- [WHAT YOU SHOULD DO]:
Could you copy the records below exactly, leaving out any pictures?

- [Structured diff data]:

::::::::

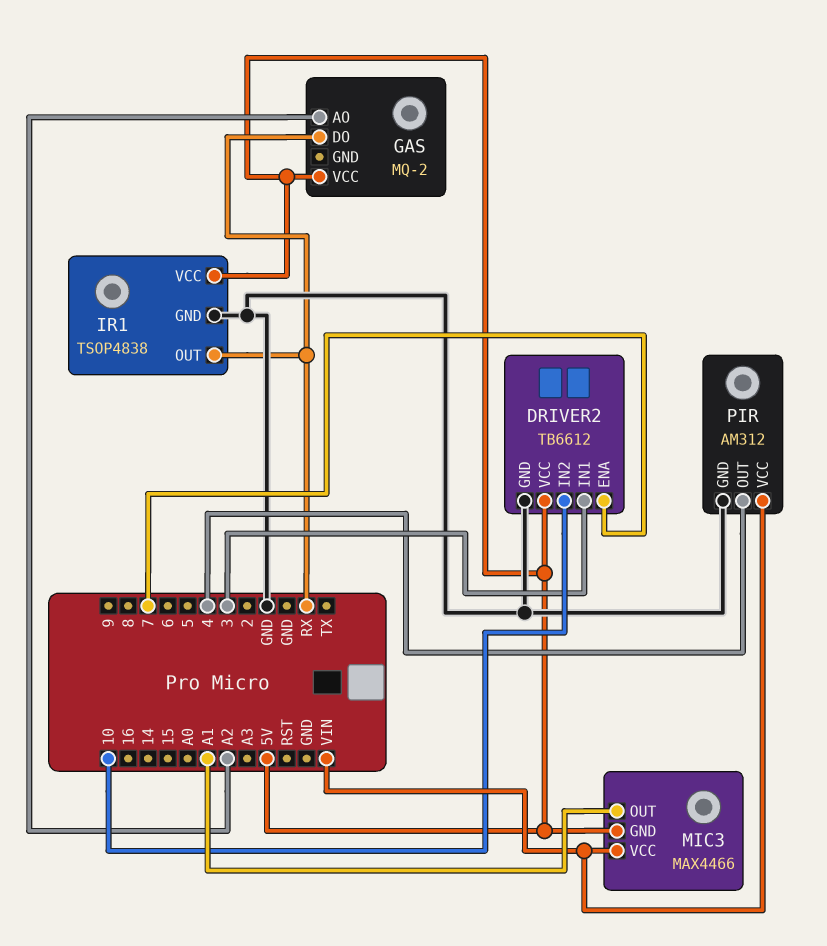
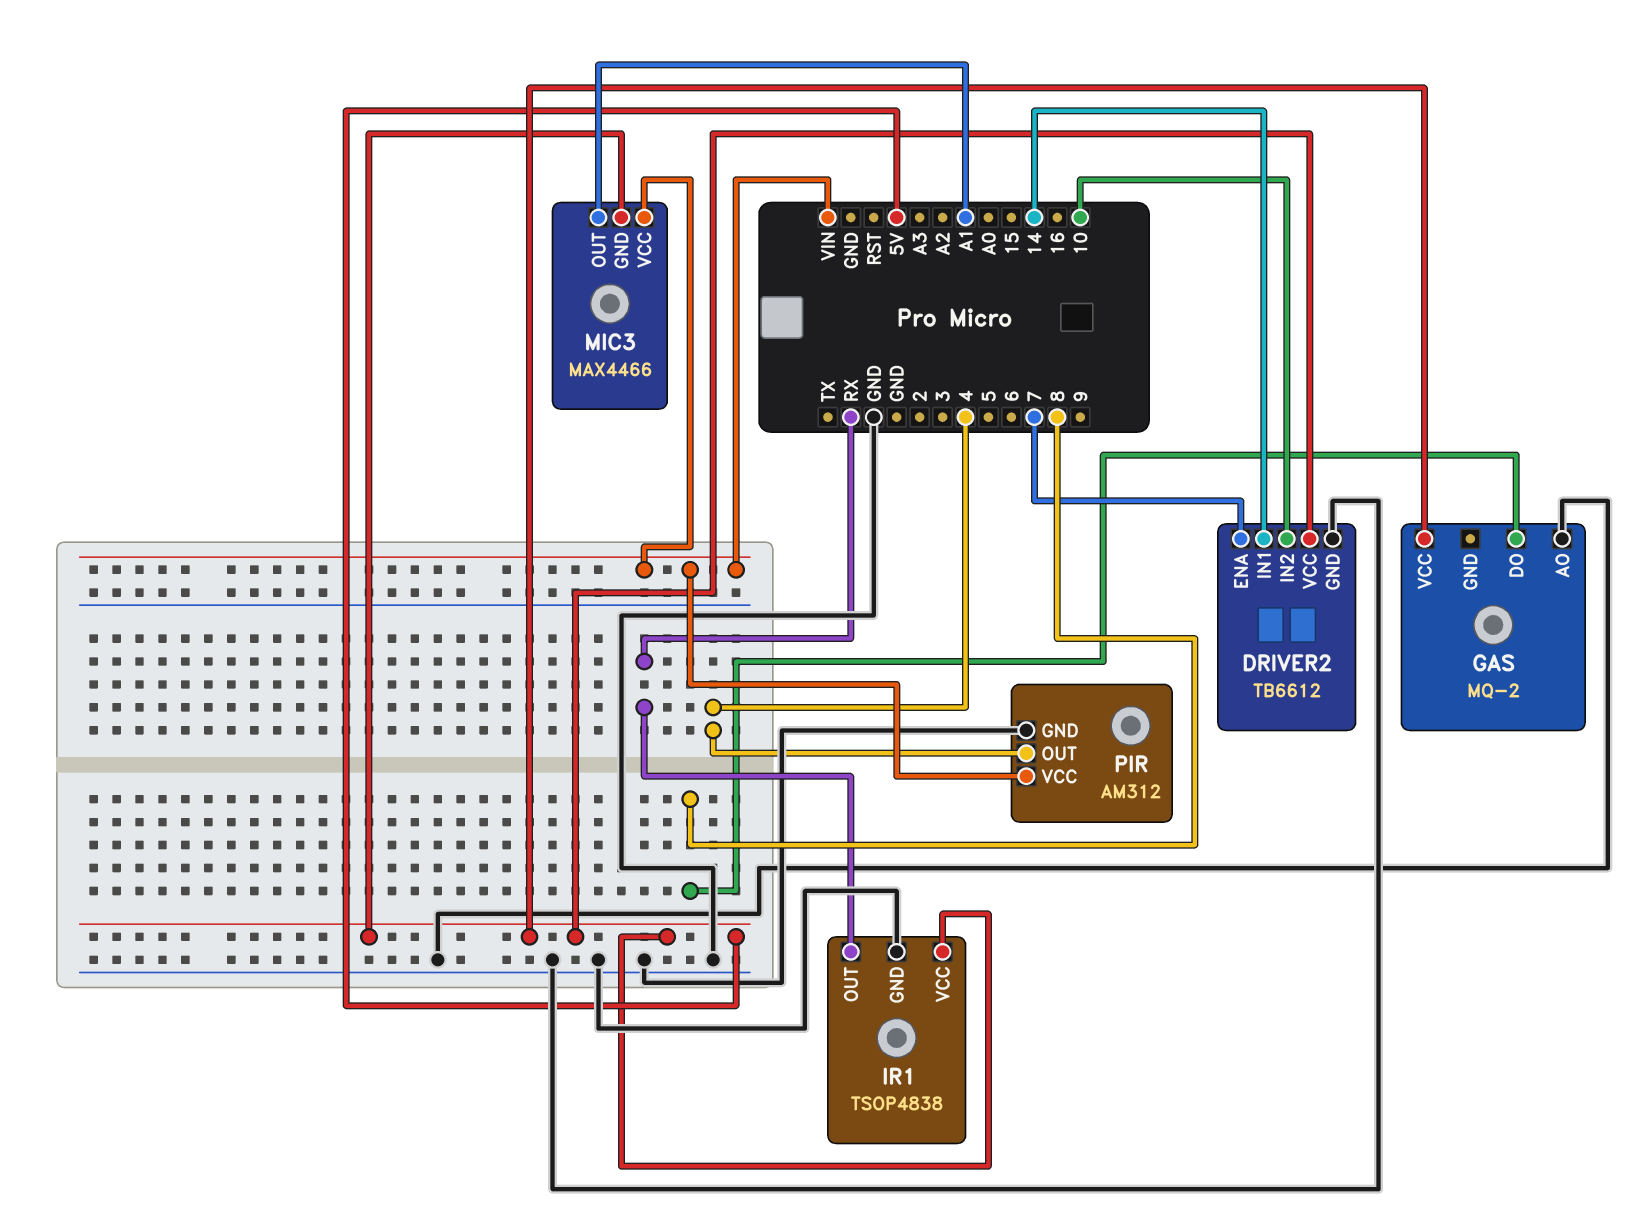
DRIVER2 pin IN1: 3 -> 14
GAS pin AO: A2 -> GND
GAS pin DO: RX -> 8

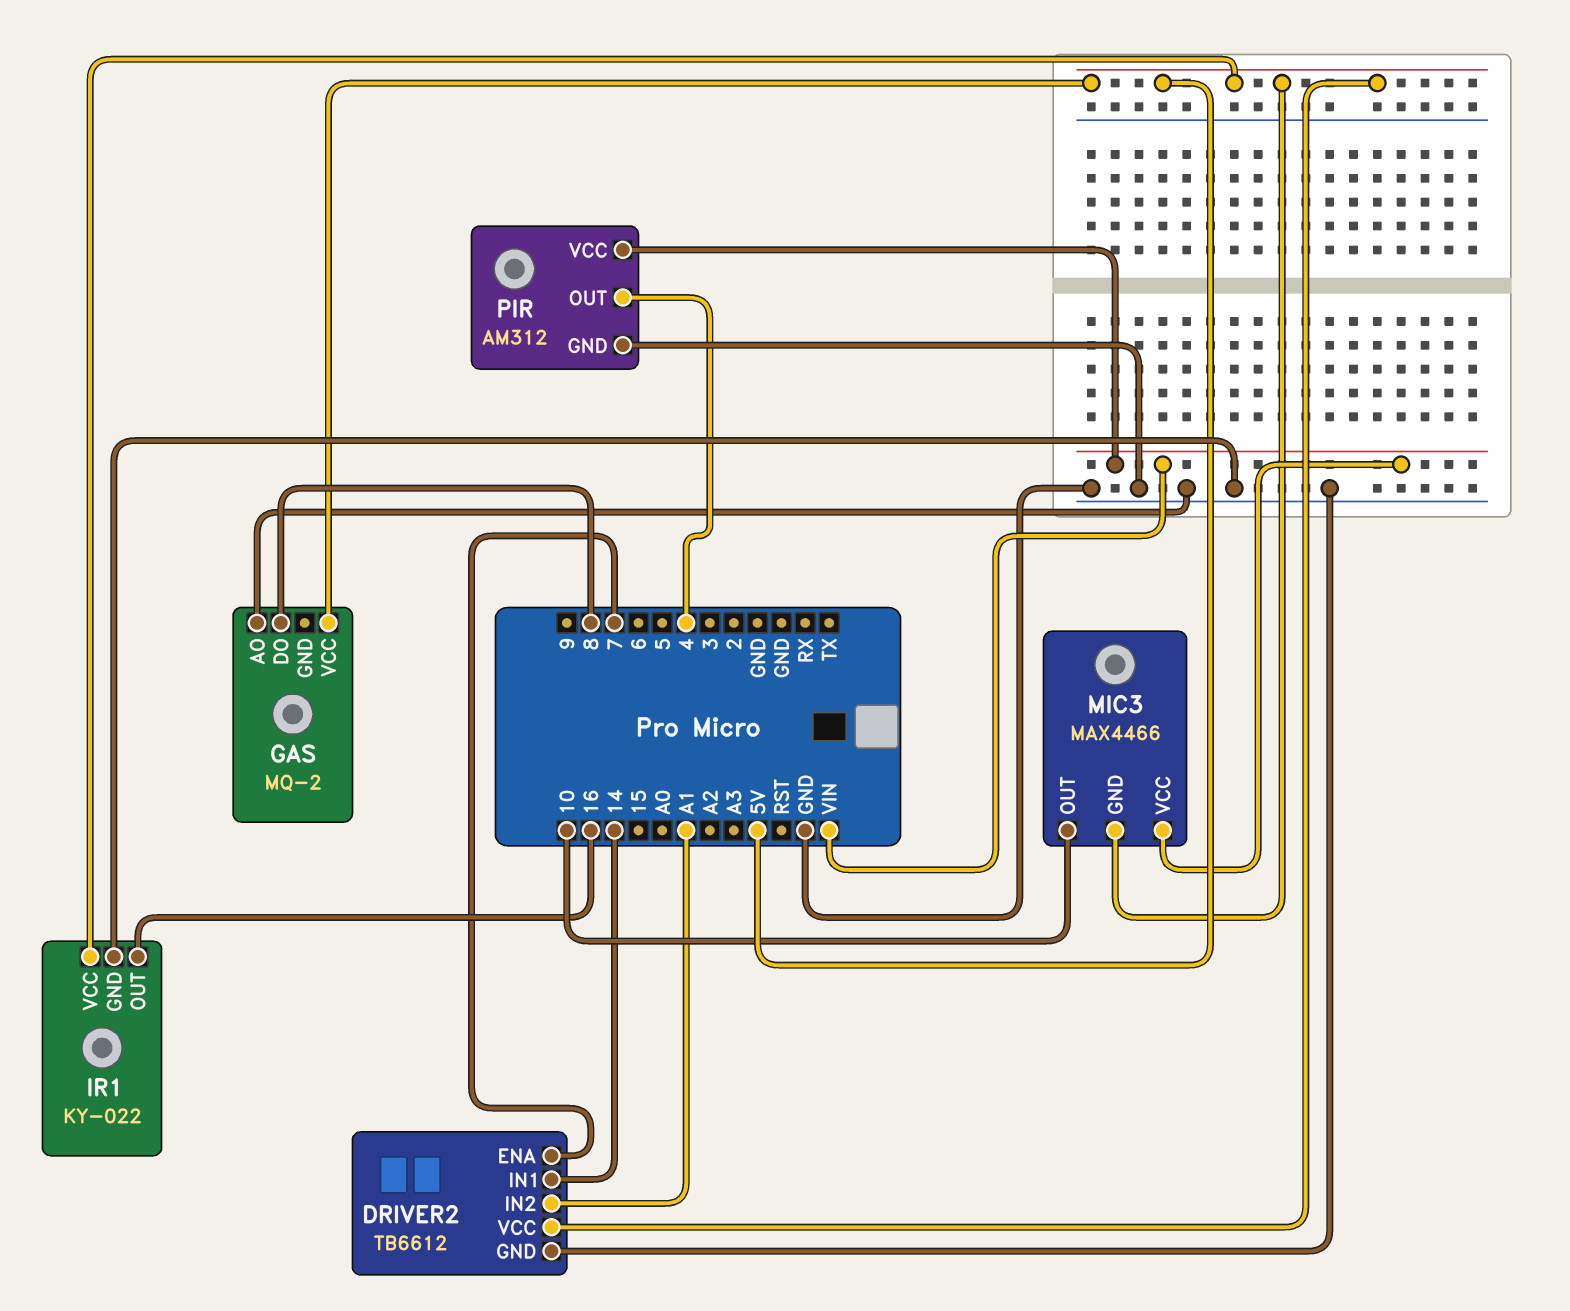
DRIVER2 pin IN2: 10 -> A1
IR1: TSOP4838 -> KY-022
IR1 pin OUT: RX -> 16
MIC3 pin OUT: A1 -> 10

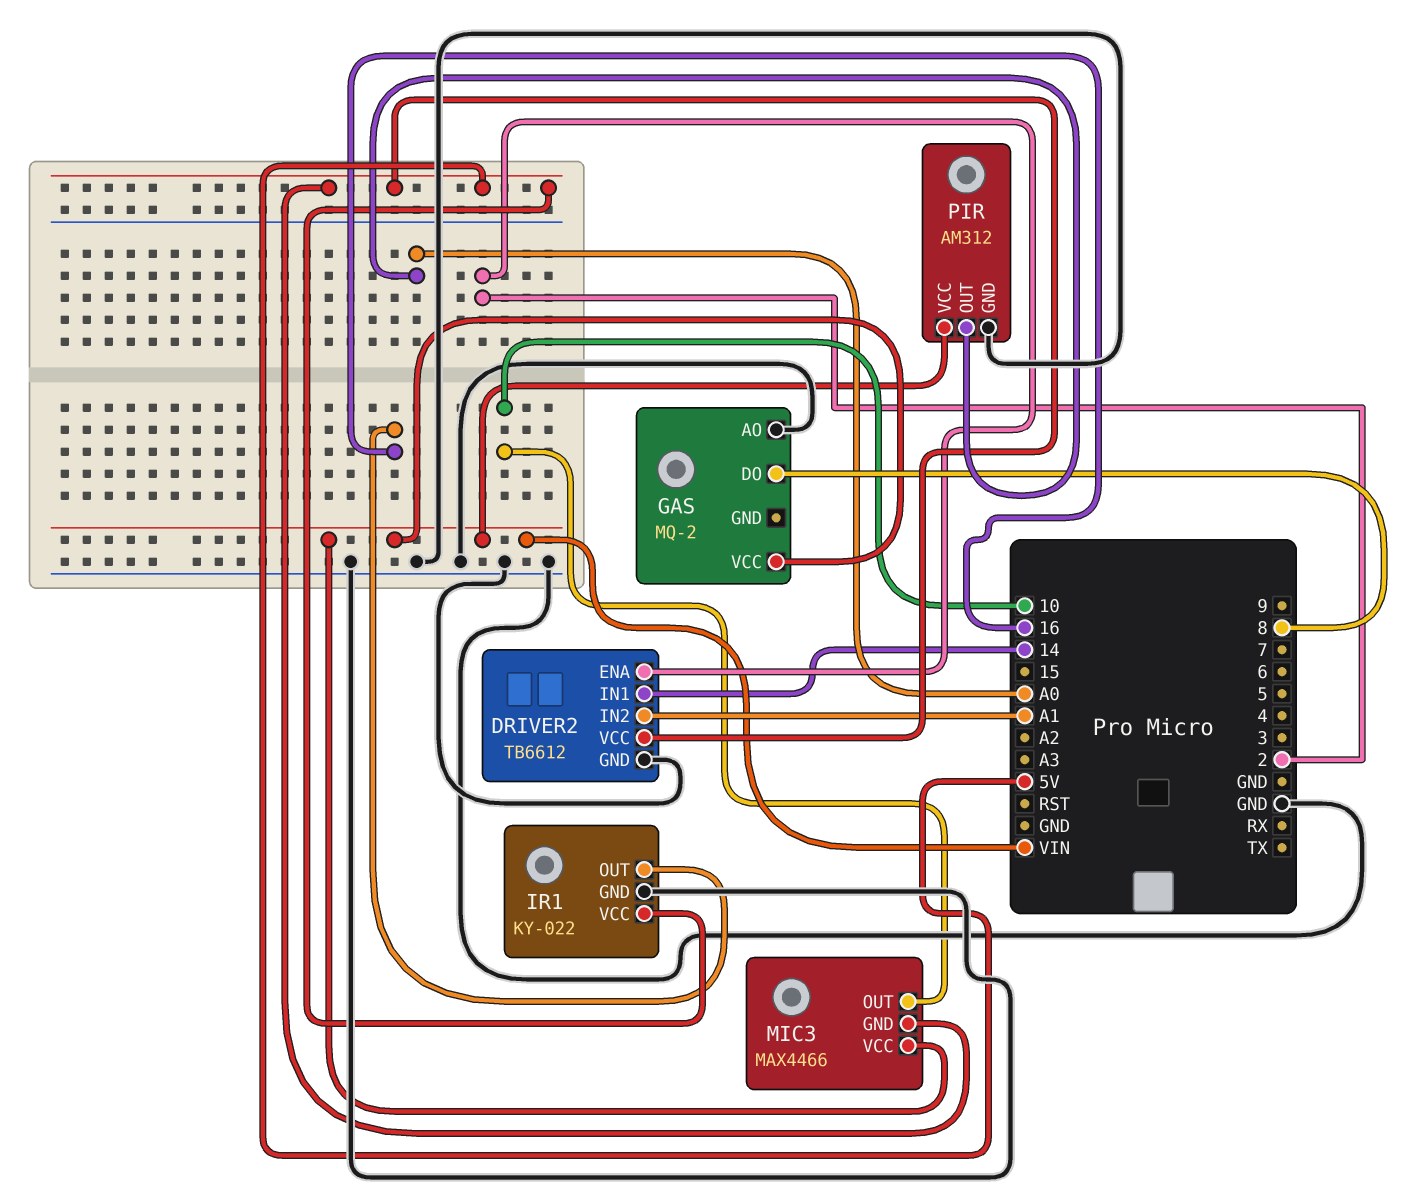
DRIVER2 pin ENA: 7 -> 2
GAS pin VCC: 5V -> VIN
PIR pin OUT: 4 -> A0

::::::::

- [TASK SOLUTION]:
DRIVER2 pin IN1: 3 -> 14
GAS pin AO: A2 -> GND
GAS pin DO: RX -> 8

DRIVER2 pin IN2: 10 -> A1
IR1: TSOP4838 -> KY-022
IR1 pin OUT: RX -> 16
MIC3 pin OUT: A1 -> 10

DRIVER2 pin ENA: 7 -> 2
GAS pin VCC: 5V -> VIN
PIR pin OUT: 4 -> A0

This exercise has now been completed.